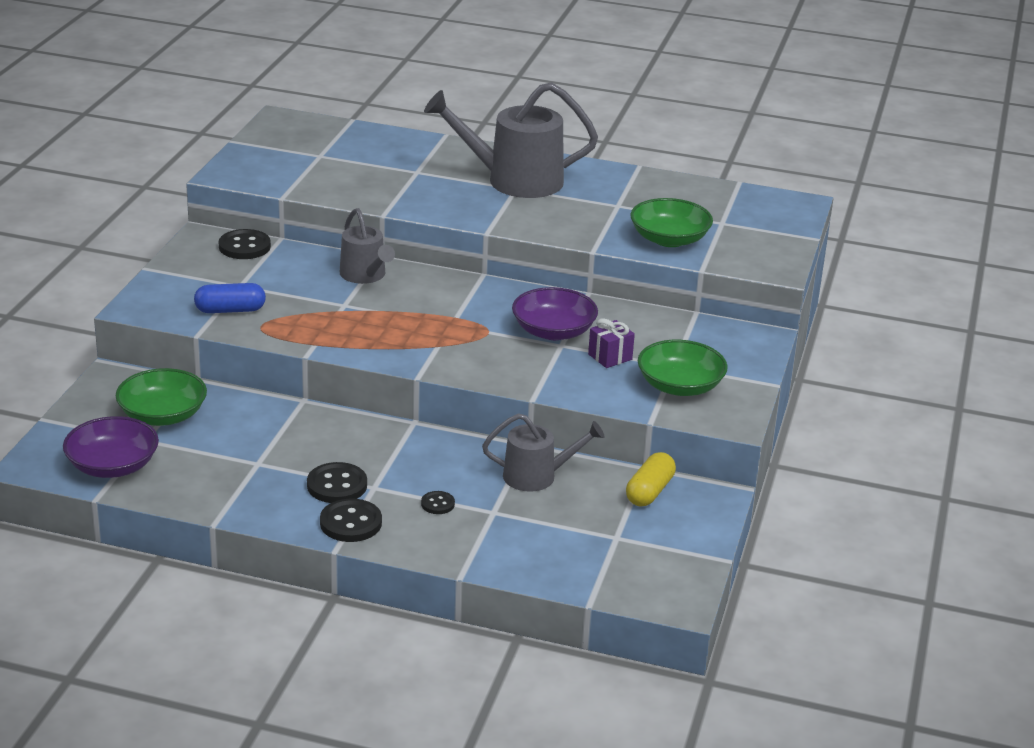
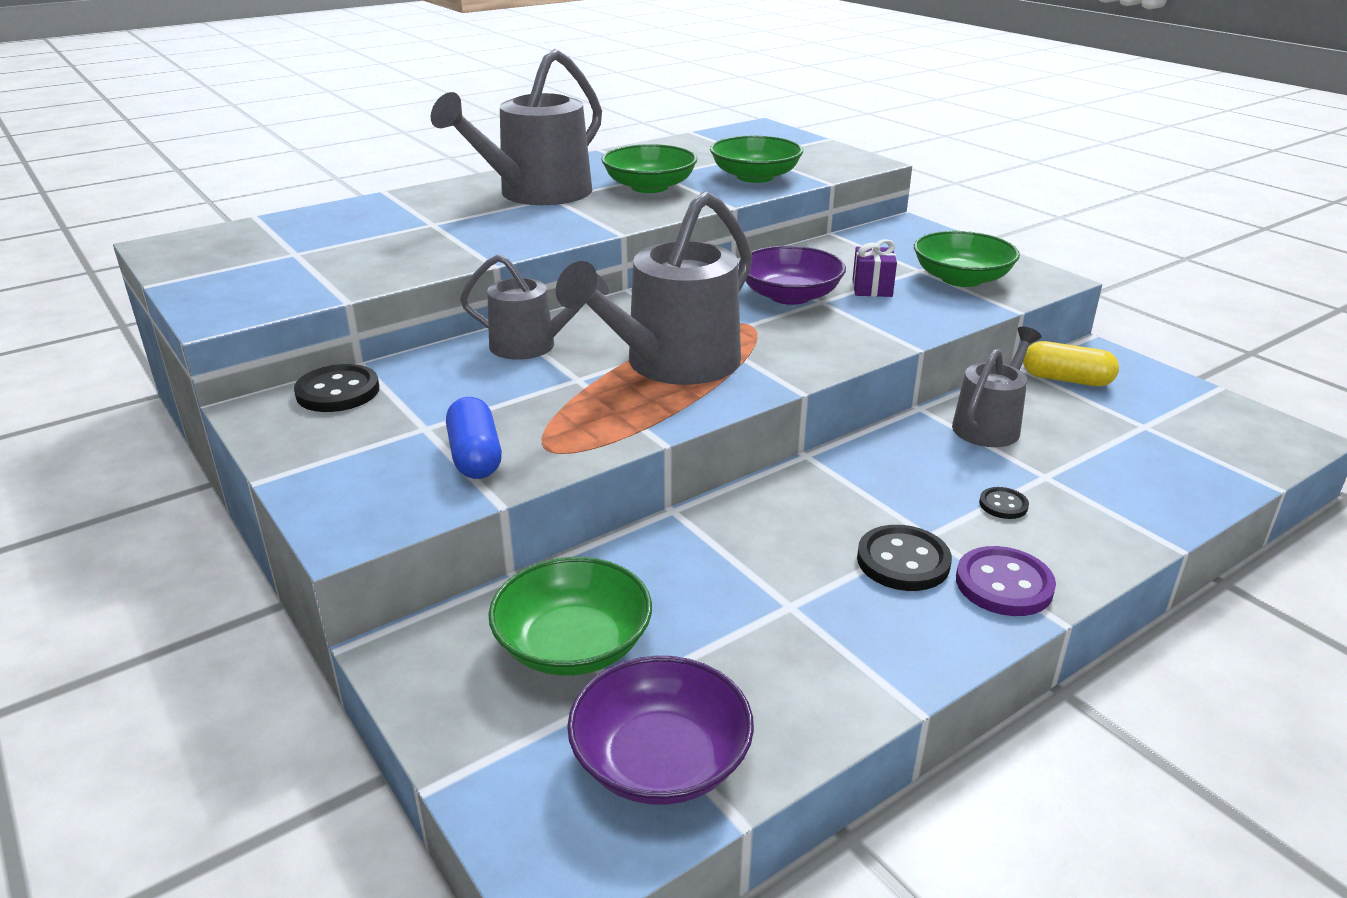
camera: 50 degrees left, 0 degrees up
(230, 310) = (475, 456): blue capsule -> blue capsule turned 45 degrees counterclockwise
(351, 523) = (1004, 584): black button -> purple button
(400, 326) = (673, 364): none -> grey watering can
(587, 211) = (649, 187): none -> green bowl
(649, 491) = (1066, 380): yellow capsule -> yellow capsule turned 45 degrees counterclockwise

····················

Scan the material above for the word "turned", and copy every line in which it is found.

Response to this exercise —
(230, 310) = (475, 456): blue capsule -> blue capsule turned 45 degrees counterclockwise
(649, 491) = (1066, 380): yellow capsule -> yellow capsule turned 45 degrees counterclockwise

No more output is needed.